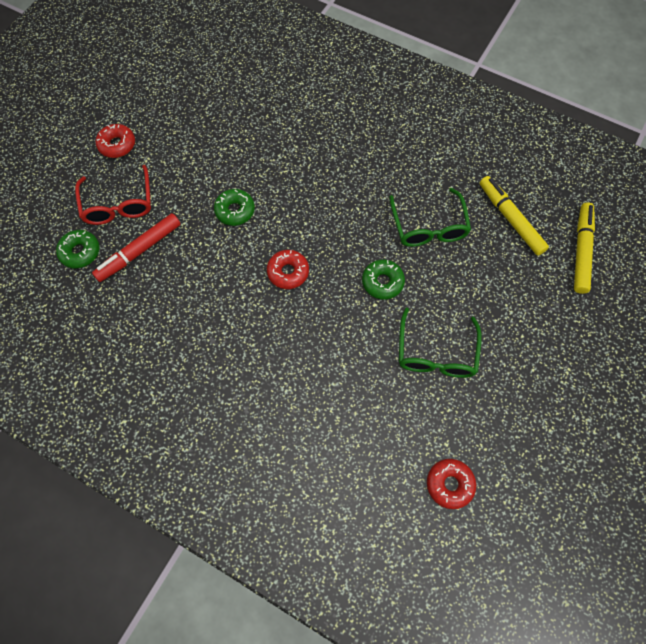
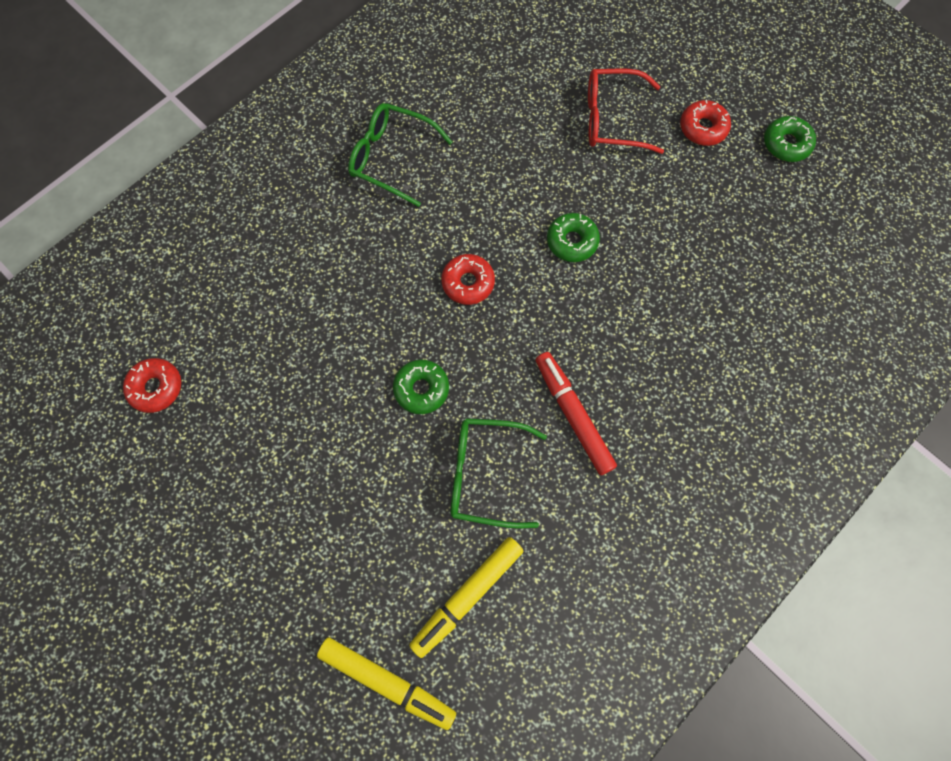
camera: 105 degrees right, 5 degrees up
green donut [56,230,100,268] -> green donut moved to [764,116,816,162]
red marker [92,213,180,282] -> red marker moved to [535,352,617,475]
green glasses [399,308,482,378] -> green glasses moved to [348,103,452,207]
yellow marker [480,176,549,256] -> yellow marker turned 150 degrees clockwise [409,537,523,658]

---

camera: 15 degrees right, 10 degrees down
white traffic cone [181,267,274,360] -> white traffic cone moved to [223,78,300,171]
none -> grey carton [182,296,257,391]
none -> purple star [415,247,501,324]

(Task to complete):
Each line above that holds the string "none" should be copied and shown.

(Answer for the task):
none -> grey carton [182,296,257,391]
none -> purple star [415,247,501,324]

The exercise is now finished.